→ **What is being asked**:
Please write out, exactly as given, every line of the entries below up to and including the line with "TOF pin XSHUT: D0 -> D8".

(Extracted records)
━━━━━━━━

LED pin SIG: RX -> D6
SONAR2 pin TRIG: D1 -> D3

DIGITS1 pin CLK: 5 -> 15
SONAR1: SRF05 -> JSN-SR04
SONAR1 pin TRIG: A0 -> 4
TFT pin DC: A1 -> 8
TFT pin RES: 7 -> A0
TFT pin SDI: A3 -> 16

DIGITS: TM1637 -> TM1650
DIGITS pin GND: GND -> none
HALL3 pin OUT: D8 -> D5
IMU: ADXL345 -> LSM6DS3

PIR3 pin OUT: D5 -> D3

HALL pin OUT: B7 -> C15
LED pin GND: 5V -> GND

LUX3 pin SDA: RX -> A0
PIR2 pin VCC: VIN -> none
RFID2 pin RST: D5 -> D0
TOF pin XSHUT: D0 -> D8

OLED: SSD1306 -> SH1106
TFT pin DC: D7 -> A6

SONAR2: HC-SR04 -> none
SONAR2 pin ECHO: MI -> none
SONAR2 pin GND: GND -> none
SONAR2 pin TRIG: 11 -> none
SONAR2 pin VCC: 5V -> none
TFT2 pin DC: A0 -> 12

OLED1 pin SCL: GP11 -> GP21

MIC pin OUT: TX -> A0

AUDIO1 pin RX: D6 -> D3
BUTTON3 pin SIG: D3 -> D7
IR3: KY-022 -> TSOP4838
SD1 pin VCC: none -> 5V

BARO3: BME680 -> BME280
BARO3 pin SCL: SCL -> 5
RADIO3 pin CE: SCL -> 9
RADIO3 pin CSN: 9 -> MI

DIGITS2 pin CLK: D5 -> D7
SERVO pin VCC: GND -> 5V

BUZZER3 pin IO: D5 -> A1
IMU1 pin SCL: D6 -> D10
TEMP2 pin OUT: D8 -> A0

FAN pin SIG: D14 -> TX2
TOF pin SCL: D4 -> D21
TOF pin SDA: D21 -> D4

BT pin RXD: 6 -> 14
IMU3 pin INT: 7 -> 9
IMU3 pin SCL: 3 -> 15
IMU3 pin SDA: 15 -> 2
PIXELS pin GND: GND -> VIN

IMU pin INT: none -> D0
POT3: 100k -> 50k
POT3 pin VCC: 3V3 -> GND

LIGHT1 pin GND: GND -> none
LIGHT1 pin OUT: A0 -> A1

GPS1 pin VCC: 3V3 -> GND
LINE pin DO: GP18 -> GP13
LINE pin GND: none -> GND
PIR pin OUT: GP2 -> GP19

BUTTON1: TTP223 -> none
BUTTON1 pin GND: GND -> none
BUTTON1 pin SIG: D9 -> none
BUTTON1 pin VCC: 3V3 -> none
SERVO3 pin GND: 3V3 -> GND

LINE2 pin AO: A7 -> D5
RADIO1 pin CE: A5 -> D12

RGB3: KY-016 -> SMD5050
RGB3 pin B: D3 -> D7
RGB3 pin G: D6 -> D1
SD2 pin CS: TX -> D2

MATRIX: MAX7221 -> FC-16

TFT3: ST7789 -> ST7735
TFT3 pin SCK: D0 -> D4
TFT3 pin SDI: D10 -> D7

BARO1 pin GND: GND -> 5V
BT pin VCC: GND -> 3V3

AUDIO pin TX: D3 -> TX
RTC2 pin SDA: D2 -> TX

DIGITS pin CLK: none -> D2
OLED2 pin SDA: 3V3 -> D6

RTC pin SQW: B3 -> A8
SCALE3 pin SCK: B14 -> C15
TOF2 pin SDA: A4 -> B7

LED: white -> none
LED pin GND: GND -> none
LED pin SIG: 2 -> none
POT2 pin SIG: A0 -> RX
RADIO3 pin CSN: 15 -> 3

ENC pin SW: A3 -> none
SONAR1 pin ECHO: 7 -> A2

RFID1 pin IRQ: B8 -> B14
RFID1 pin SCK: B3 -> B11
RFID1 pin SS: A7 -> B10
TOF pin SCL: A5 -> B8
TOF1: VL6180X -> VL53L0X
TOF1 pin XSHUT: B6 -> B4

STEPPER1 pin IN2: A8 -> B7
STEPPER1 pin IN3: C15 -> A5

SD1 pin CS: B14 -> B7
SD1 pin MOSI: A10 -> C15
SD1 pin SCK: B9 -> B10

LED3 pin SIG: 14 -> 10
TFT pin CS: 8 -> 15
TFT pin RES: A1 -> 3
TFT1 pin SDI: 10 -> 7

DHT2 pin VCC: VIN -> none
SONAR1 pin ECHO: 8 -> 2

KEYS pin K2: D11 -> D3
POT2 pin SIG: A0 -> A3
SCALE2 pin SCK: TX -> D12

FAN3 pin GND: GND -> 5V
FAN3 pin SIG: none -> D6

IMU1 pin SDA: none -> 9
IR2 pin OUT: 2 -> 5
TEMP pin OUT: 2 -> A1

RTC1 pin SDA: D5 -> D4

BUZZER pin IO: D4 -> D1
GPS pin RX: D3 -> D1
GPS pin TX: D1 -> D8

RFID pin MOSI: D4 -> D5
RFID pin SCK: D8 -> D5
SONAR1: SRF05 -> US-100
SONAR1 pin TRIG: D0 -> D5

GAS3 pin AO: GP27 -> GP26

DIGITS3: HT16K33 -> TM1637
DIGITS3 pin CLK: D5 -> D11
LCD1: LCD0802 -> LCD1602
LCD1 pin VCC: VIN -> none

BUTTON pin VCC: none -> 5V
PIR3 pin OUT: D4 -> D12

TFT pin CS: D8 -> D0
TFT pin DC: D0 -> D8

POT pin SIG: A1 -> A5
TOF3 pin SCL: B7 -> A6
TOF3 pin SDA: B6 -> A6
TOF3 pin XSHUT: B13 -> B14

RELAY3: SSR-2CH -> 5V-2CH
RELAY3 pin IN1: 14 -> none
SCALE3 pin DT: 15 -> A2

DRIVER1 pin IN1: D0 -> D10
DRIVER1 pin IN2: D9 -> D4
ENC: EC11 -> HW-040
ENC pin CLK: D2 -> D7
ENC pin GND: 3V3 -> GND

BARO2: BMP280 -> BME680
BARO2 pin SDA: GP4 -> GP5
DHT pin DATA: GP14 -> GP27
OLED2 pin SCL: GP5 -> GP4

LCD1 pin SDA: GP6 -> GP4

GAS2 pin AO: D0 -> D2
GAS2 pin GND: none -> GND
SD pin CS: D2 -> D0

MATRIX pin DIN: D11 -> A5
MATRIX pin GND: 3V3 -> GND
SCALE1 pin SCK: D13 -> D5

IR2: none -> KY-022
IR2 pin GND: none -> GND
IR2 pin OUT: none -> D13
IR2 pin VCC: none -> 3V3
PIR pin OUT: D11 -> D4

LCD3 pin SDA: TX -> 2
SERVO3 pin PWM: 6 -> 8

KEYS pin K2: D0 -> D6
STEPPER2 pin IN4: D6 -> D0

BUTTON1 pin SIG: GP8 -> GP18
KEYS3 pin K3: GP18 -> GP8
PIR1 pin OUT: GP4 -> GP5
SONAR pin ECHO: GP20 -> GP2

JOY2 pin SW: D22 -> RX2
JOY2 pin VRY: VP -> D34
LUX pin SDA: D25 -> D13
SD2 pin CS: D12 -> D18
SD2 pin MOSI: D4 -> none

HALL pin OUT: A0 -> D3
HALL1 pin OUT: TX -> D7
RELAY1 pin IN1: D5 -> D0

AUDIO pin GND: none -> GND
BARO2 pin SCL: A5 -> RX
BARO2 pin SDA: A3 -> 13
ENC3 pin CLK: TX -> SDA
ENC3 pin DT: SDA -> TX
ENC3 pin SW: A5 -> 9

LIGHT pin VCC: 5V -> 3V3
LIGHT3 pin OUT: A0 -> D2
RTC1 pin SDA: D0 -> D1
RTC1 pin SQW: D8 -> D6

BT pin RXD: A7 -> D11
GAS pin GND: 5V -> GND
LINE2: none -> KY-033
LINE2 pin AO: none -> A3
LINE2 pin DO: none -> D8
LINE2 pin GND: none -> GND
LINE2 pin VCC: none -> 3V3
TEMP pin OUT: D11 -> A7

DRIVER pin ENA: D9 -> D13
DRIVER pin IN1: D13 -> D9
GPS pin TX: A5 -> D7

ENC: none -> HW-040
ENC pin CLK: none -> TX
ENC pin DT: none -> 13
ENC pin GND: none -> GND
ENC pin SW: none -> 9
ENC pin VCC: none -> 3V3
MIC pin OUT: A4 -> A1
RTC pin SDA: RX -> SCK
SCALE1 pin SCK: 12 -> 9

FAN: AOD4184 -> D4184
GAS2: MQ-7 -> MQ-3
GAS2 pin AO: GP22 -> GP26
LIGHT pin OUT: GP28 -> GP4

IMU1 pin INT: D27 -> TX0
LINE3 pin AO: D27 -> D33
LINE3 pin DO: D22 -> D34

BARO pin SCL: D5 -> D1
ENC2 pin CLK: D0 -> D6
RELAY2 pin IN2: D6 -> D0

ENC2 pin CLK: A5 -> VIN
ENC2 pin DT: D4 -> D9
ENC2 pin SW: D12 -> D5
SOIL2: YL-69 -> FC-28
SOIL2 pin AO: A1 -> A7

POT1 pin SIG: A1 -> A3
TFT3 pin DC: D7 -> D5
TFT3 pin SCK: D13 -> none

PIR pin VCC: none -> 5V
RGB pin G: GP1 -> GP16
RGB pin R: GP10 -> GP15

━━━━━━━━

→ **Task result**:
LED pin SIG: RX -> D6
SONAR2 pin TRIG: D1 -> D3

DIGITS1 pin CLK: 5 -> 15
SONAR1: SRF05 -> JSN-SR04
SONAR1 pin TRIG: A0 -> 4
TFT pin DC: A1 -> 8
TFT pin RES: 7 -> A0
TFT pin SDI: A3 -> 16

DIGITS: TM1637 -> TM1650
DIGITS pin GND: GND -> none
HALL3 pin OUT: D8 -> D5
IMU: ADXL345 -> LSM6DS3

PIR3 pin OUT: D5 -> D3

HALL pin OUT: B7 -> C15
LED pin GND: 5V -> GND

LUX3 pin SDA: RX -> A0
PIR2 pin VCC: VIN -> none
RFID2 pin RST: D5 -> D0
TOF pin XSHUT: D0 -> D8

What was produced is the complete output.